• Required work:
Using the records below, transcribe word for word the stretch from the line that contains "(552, 322) = (399, 351): brown" through the line that contains "(639, 217) = (522, 266): brown", both end lines included, and nothing else.

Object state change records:

########################################

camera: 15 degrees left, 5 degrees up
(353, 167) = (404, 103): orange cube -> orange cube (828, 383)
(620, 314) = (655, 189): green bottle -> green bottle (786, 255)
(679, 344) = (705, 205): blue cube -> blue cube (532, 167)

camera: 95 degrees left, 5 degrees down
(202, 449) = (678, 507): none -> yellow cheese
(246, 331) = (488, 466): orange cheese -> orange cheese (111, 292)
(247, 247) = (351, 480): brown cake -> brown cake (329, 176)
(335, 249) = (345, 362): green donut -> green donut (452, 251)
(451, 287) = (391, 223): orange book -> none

########################################

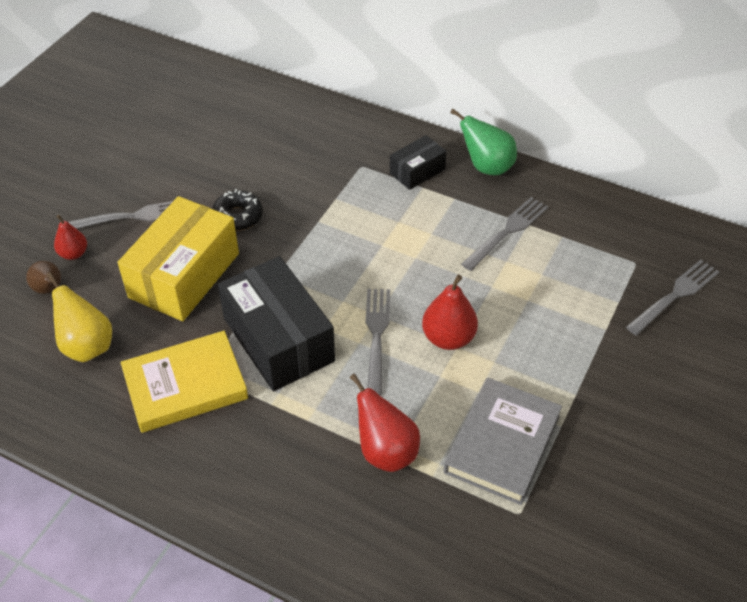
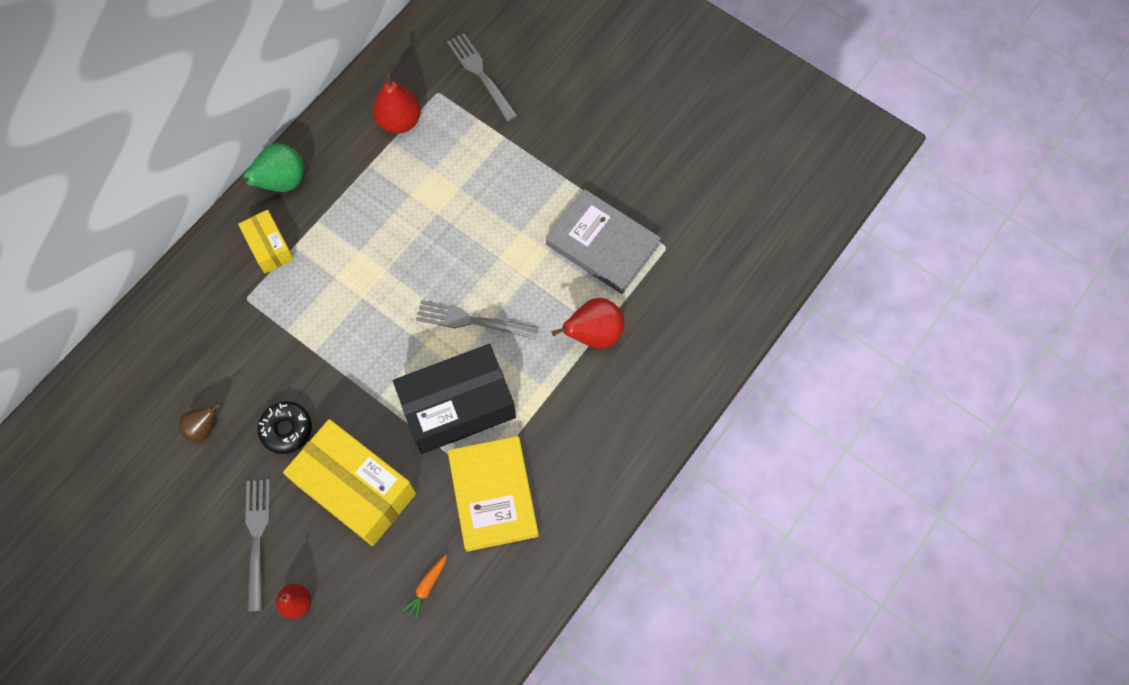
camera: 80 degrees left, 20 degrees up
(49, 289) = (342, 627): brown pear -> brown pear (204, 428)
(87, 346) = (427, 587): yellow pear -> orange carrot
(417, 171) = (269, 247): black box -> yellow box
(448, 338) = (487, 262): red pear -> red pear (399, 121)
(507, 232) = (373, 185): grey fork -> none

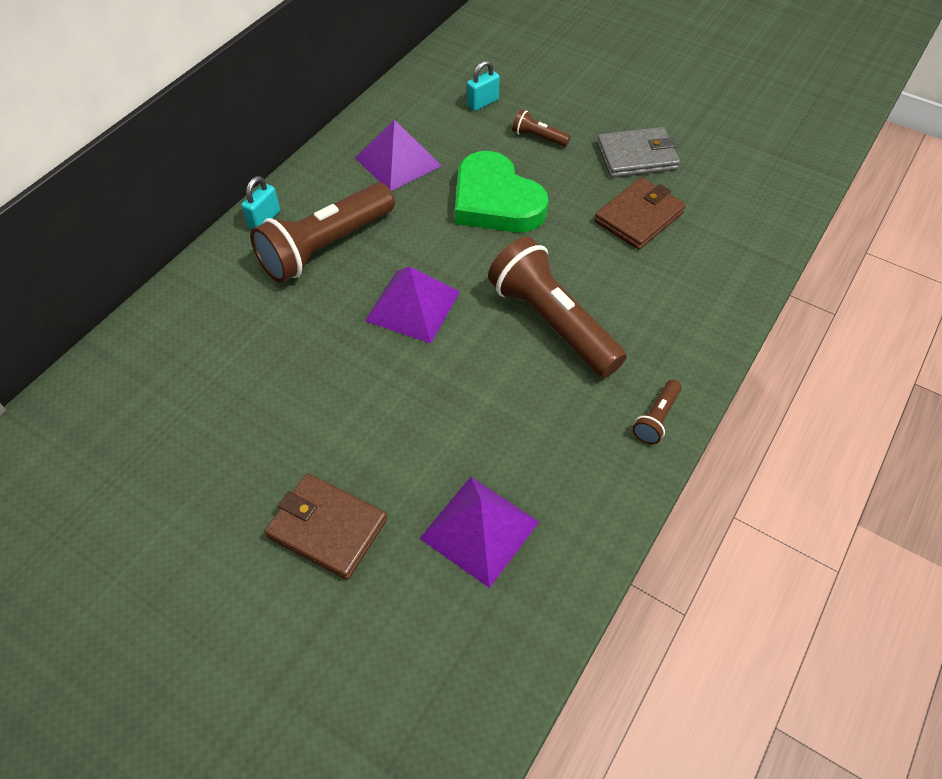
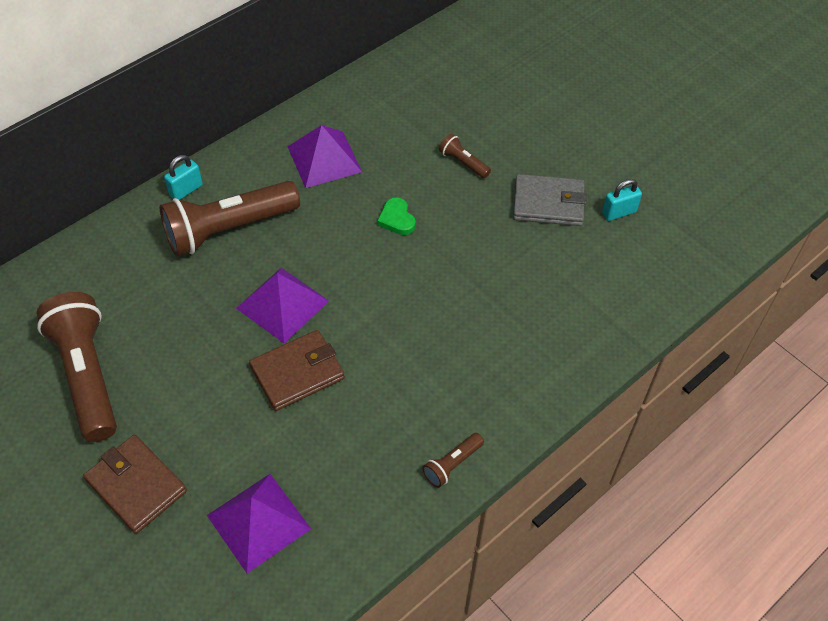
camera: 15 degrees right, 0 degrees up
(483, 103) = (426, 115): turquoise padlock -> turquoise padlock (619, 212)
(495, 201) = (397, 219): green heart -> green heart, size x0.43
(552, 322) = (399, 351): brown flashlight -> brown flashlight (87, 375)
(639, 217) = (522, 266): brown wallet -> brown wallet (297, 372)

########################################

• Response to the task:
(552, 322) = (399, 351): brown flashlight -> brown flashlight (87, 375)
(639, 217) = (522, 266): brown wallet -> brown wallet (297, 372)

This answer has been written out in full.